--- START INFORMATION SHOWN ---

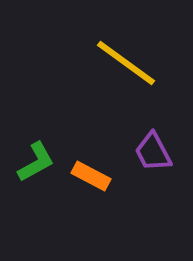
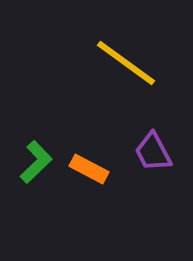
green L-shape: rotated 15 degrees counterclockwise
orange rectangle: moved 2 px left, 7 px up
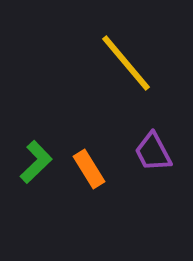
yellow line: rotated 14 degrees clockwise
orange rectangle: rotated 30 degrees clockwise
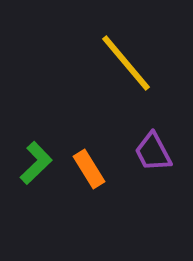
green L-shape: moved 1 px down
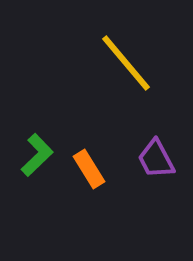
purple trapezoid: moved 3 px right, 7 px down
green L-shape: moved 1 px right, 8 px up
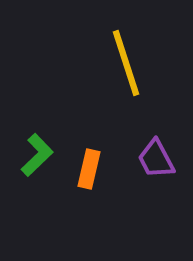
yellow line: rotated 22 degrees clockwise
orange rectangle: rotated 45 degrees clockwise
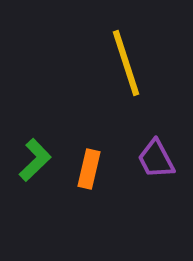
green L-shape: moved 2 px left, 5 px down
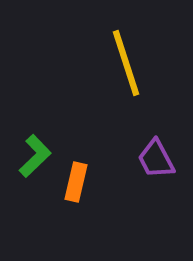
green L-shape: moved 4 px up
orange rectangle: moved 13 px left, 13 px down
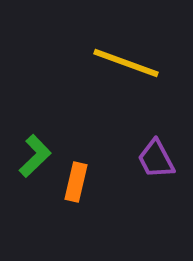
yellow line: rotated 52 degrees counterclockwise
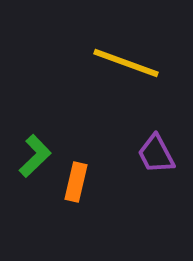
purple trapezoid: moved 5 px up
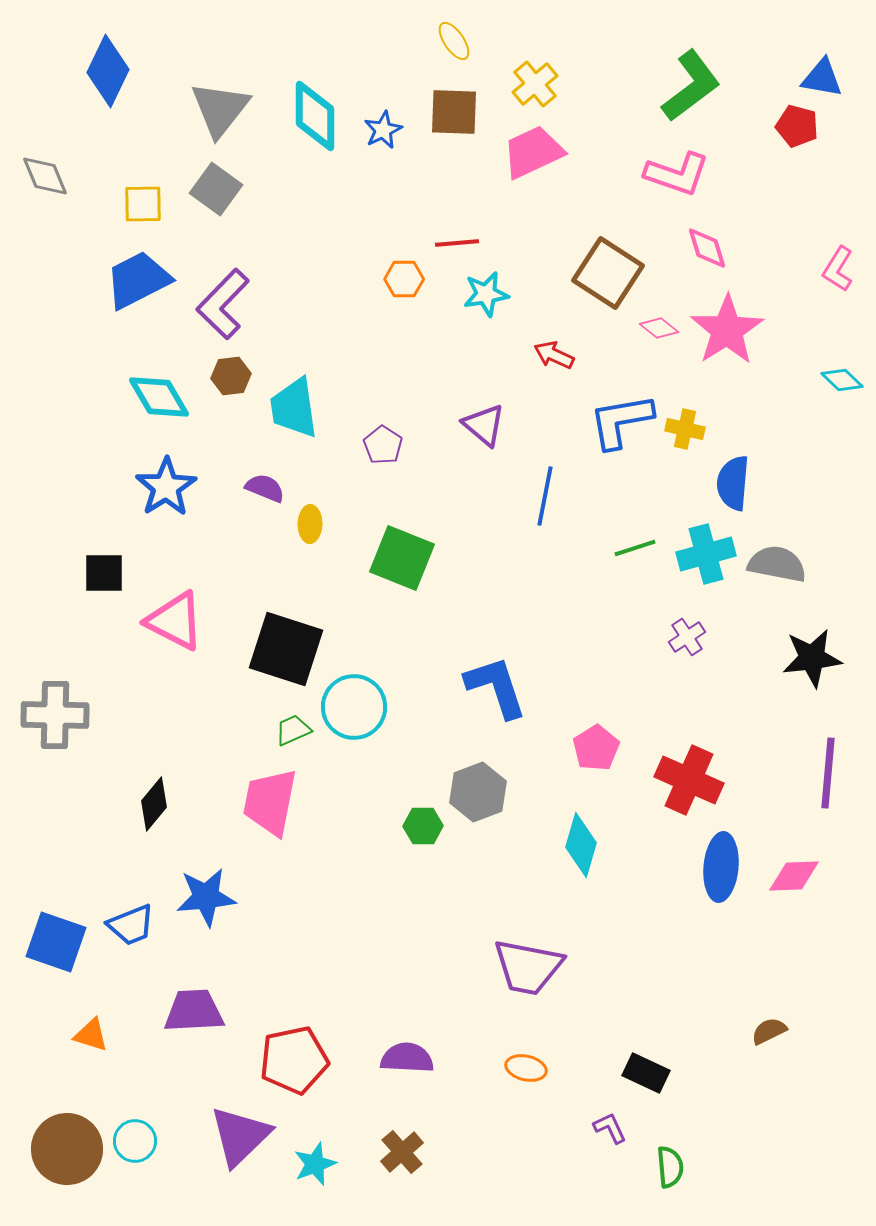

--- END INFORMATION SHOWN ---

WHAT THE TASK REQUIRES = Write out all the records above again word for word, leaving out the pictures.

THE COMPLETED TASK =
green L-shape: rotated 15 degrees counterclockwise
orange rectangle: moved 2 px left, 7 px up
yellow line: rotated 14 degrees clockwise
orange rectangle: rotated 30 degrees clockwise
green L-shape: moved 1 px down
purple trapezoid: moved 3 px right, 7 px down
green L-shape: moved 1 px right, 8 px up
yellow line: rotated 22 degrees clockwise
orange rectangle: rotated 45 degrees clockwise
green L-shape: moved 2 px left, 5 px down
green L-shape: moved 4 px up
orange rectangle: moved 13 px left, 13 px down
yellow line: rotated 52 degrees counterclockwise
purple trapezoid: moved 5 px up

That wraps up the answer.